- About this task
From the entries below, gather each line containing the word "fork".
+++ Material for the task +++
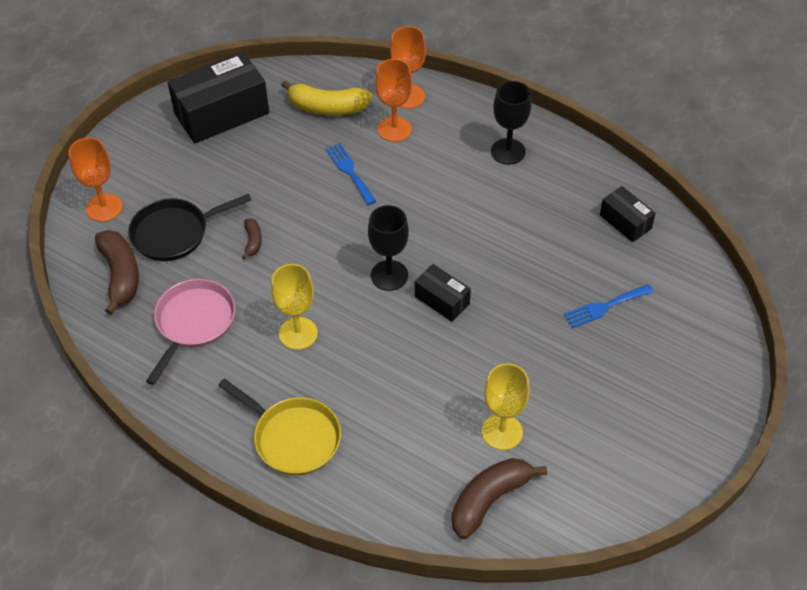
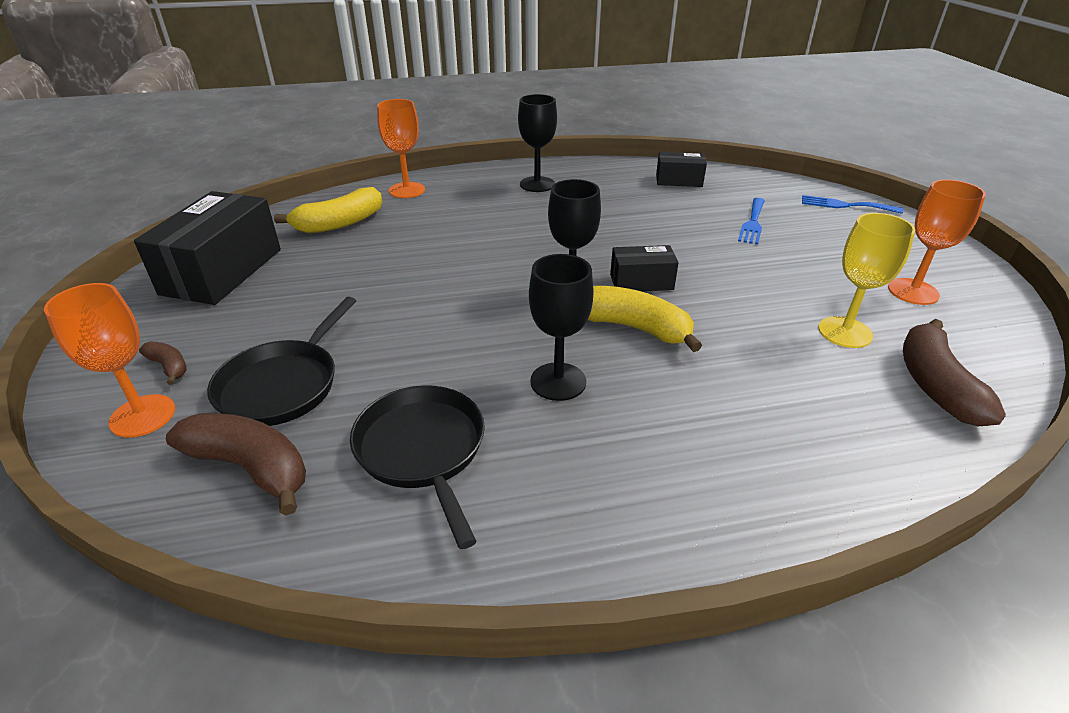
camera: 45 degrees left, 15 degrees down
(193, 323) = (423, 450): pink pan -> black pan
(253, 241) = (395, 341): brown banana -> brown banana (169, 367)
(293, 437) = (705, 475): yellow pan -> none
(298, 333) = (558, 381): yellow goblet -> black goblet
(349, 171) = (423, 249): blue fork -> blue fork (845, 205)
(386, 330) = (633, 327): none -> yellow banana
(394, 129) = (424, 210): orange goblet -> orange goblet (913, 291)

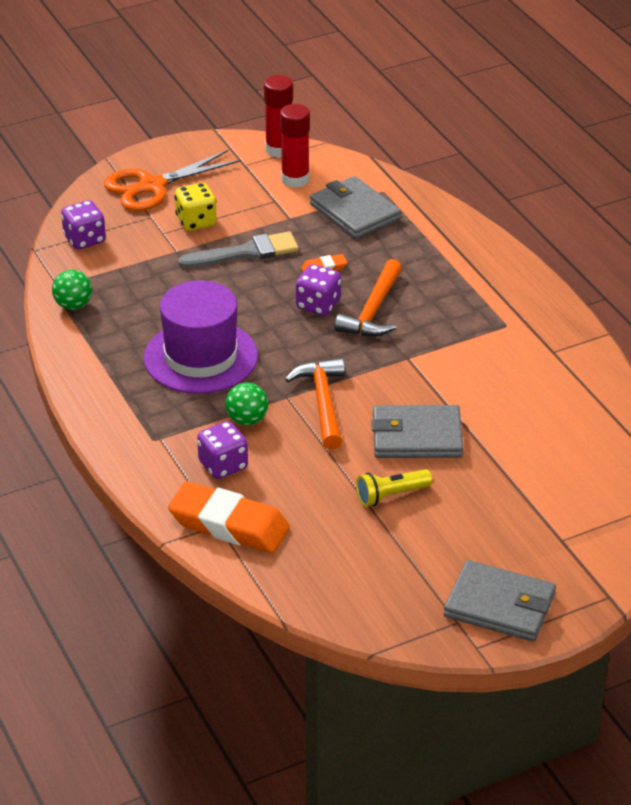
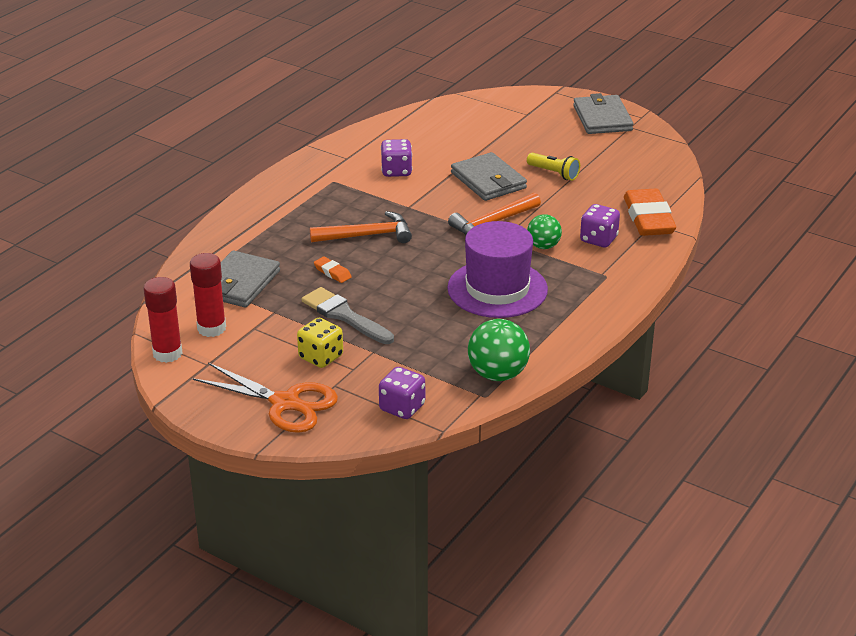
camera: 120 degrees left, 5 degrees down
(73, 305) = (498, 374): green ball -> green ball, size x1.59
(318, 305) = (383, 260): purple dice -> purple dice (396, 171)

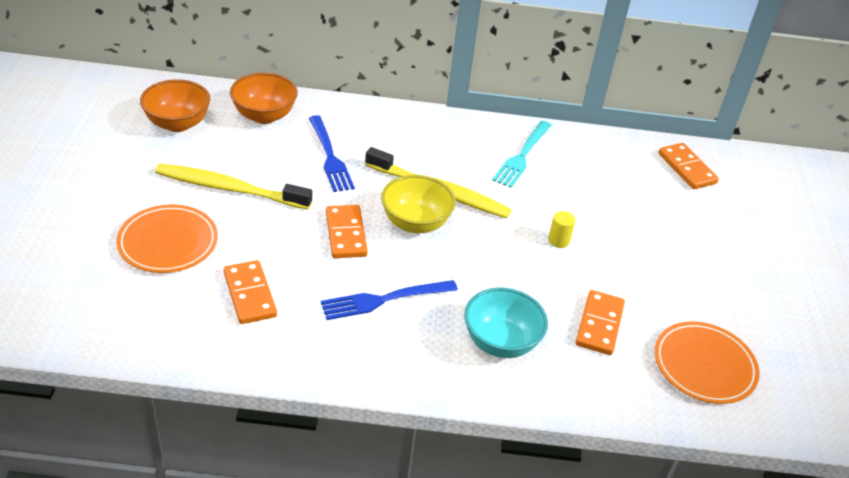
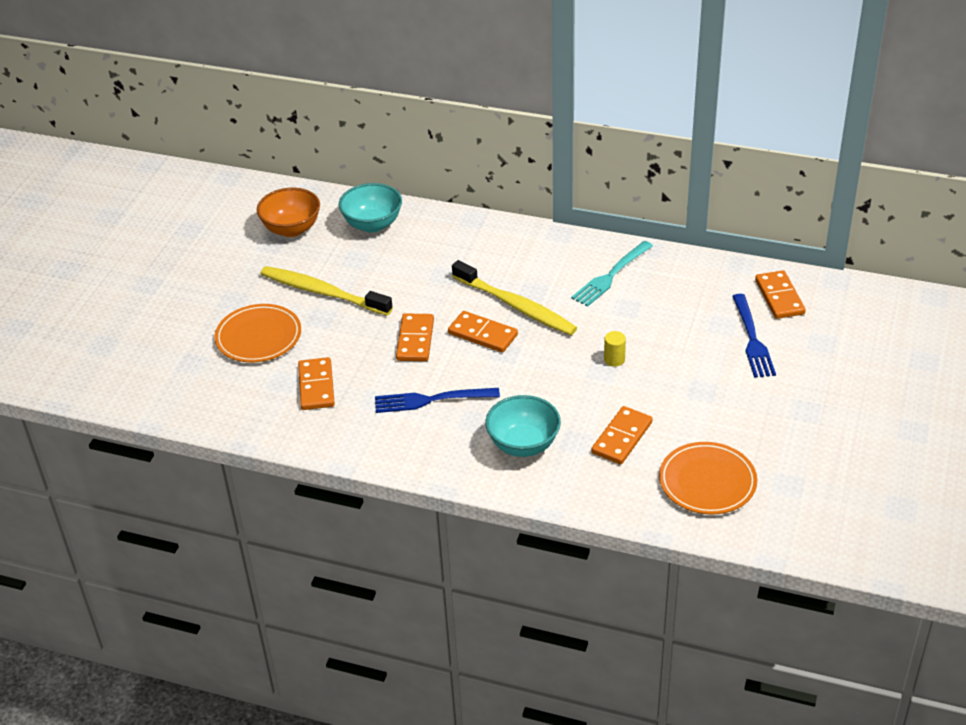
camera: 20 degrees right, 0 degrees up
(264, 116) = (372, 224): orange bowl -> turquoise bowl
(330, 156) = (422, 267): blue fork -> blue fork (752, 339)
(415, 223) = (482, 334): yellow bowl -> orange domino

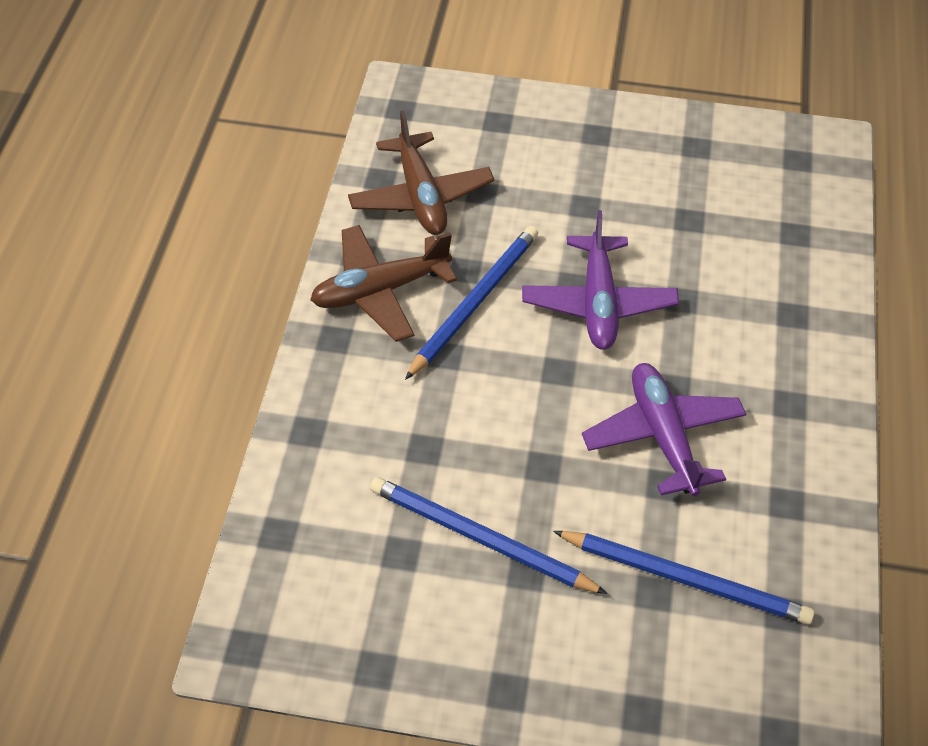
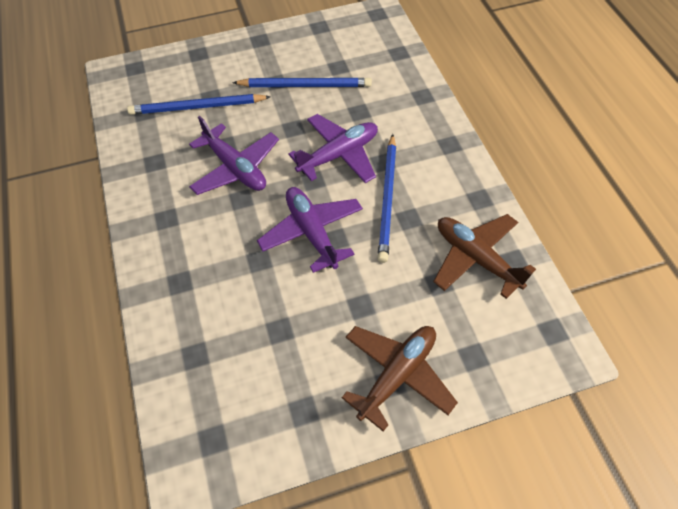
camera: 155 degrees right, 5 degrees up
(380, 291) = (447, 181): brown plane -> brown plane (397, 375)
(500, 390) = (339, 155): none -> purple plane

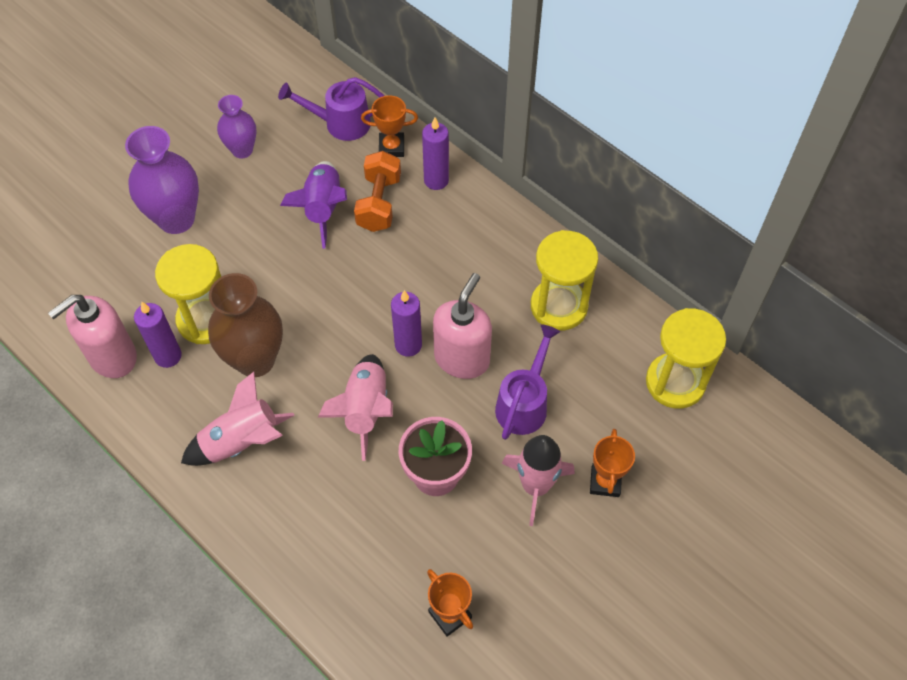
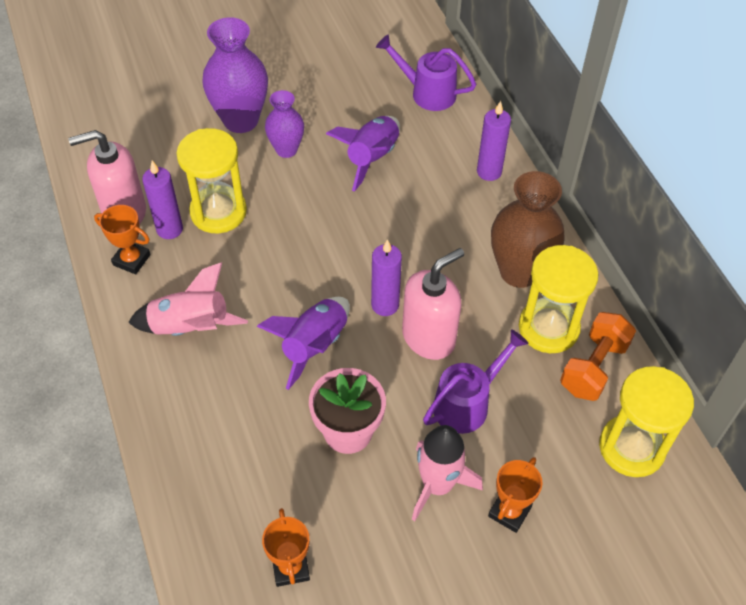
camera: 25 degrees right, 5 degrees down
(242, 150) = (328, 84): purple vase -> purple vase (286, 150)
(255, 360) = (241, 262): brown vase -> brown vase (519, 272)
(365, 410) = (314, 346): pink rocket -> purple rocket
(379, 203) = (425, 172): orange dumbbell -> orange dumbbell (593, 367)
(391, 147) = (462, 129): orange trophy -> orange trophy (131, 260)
+++
- Result of the task
(349, 171) = (423, 249): blue fork -> blue fork (845, 205)
(330, 156) = (422, 267): blue fork -> blue fork (752, 339)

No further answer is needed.